Collected material section start
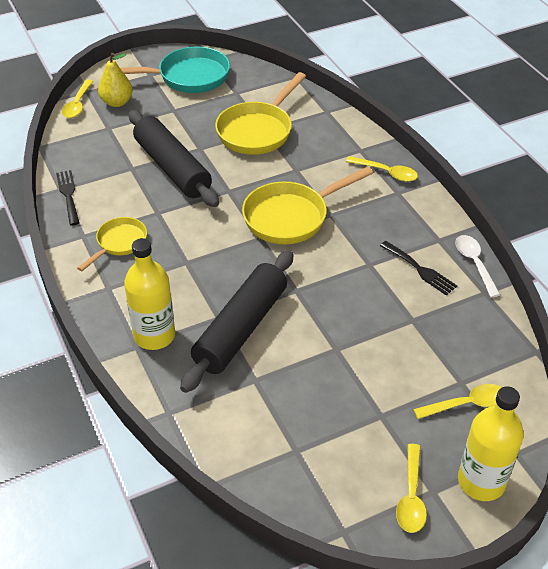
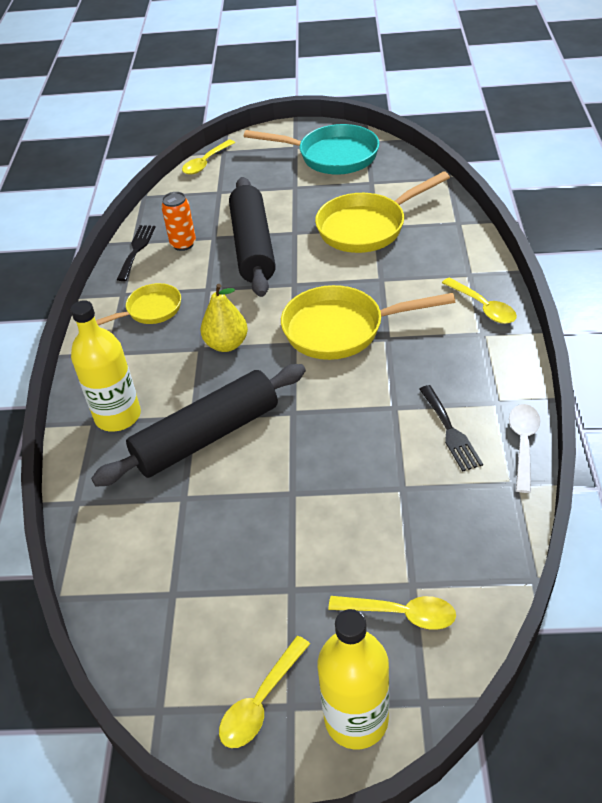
camera: 30 degrees right, 0 degrees up
(108, 180) = (183, 244): none -> orange can
(117, 102) = (244, 168): yellow pear -> yellow pear (226, 344)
Collected material section end
_Exercise directions_
Reproduce everything above exactly, images excluded.

_Response to this task_
camera: 30 degrees right, 0 degrees up
(108, 180) = (183, 244): none -> orange can
(117, 102) = (244, 168): yellow pear -> yellow pear (226, 344)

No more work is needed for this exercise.